Goal of the exercise:
Rewrite the records below as a numbered list with one line per item, skipping blank lines and leaving out the picture lines.

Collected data
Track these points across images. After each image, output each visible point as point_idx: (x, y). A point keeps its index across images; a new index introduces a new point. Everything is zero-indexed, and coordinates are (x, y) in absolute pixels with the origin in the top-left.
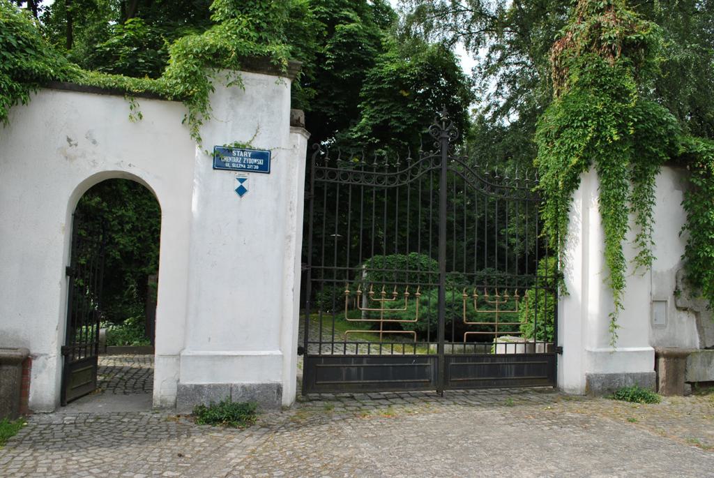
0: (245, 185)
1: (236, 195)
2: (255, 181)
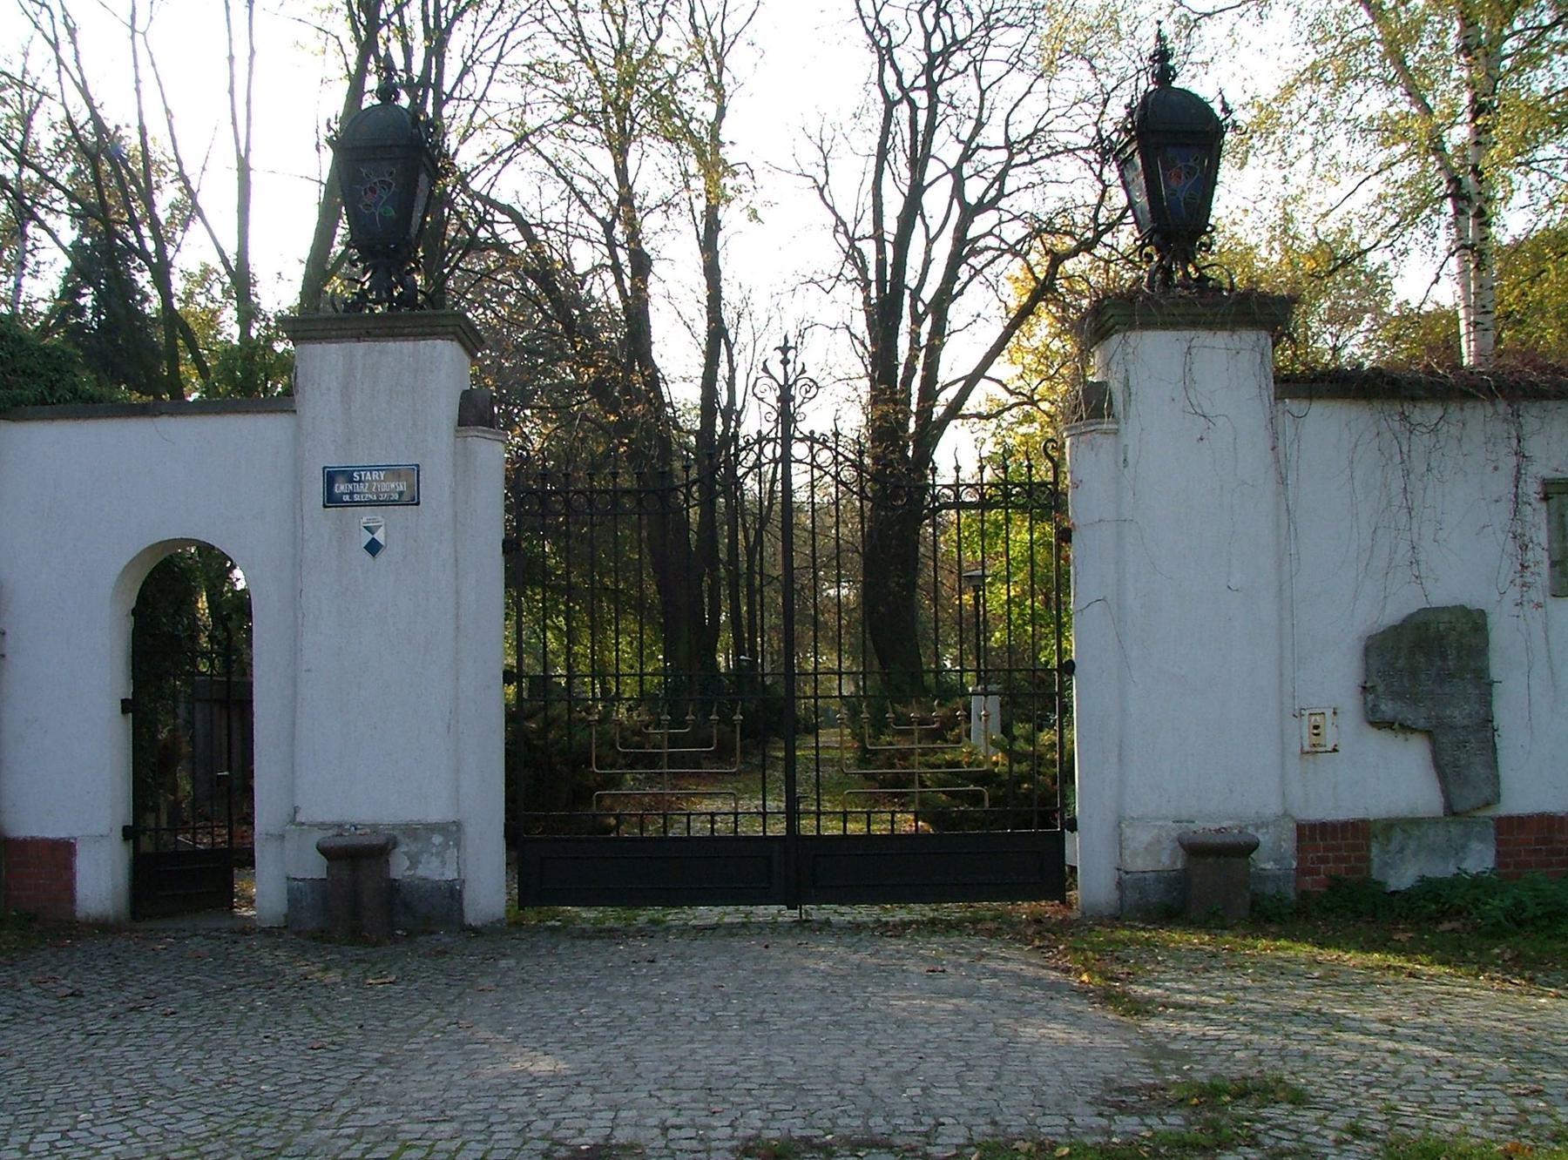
0: (380, 536)
1: (368, 556)
2: (385, 525)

Answer for this exercise:
1. Track these points across images. After each image, output each visible point as point_idx: (x, y). A point keeps its index across images; a new index introduces a new point. Everything is zero-indexed, and coordinates are (x, y) in absolute pixels with the origin in the top-left.
2. 0: (245, 185)
3. 1: (236, 195)
4. 2: (255, 181)
5. 0: (380, 536)
6. 1: (368, 556)
7. 2: (385, 525)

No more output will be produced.